Go through the records below and report each line with "green" in it.

*** DATA EXTRACT ***

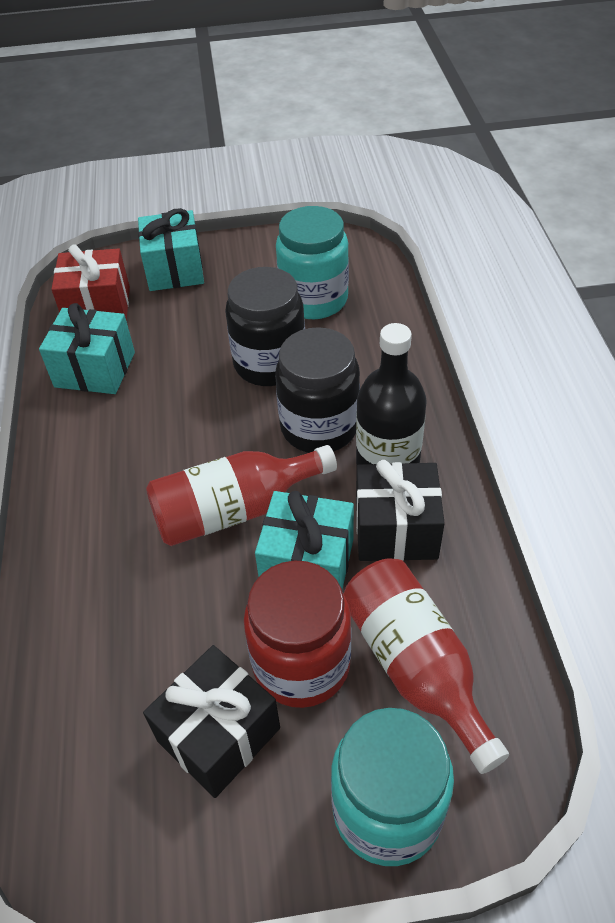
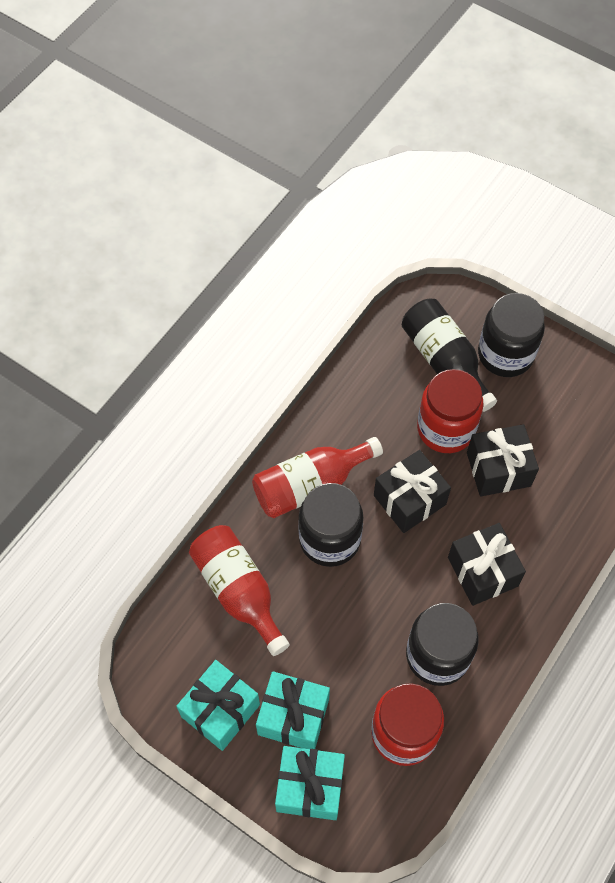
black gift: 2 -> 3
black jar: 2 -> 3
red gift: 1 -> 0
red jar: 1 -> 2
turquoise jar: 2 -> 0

*** End of DATA EXTRACT ***
*** DATA EXTRACT ***

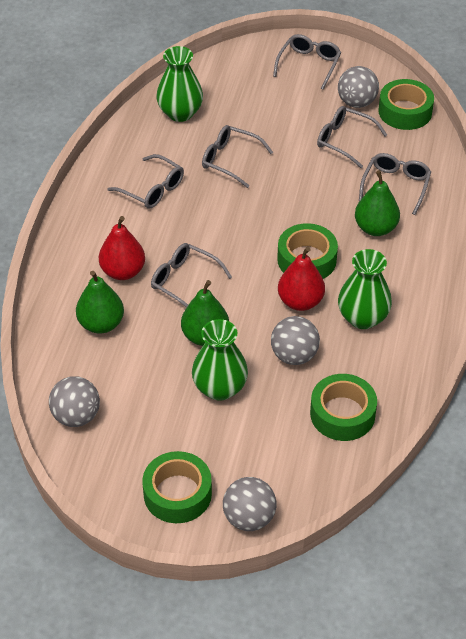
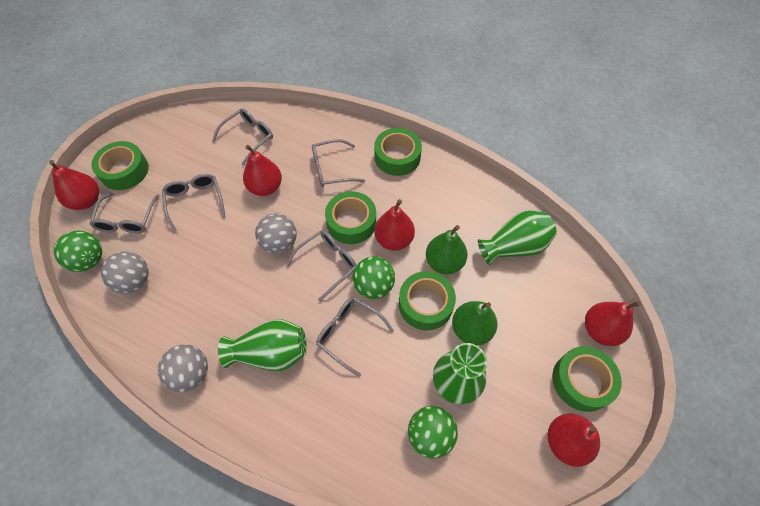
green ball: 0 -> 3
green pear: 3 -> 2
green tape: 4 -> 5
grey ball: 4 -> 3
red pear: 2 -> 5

*** End of DATA EXTRACT ***

EXERCISE SOLUTION:
green ball: 0 -> 3
green pear: 3 -> 2
green tape: 4 -> 5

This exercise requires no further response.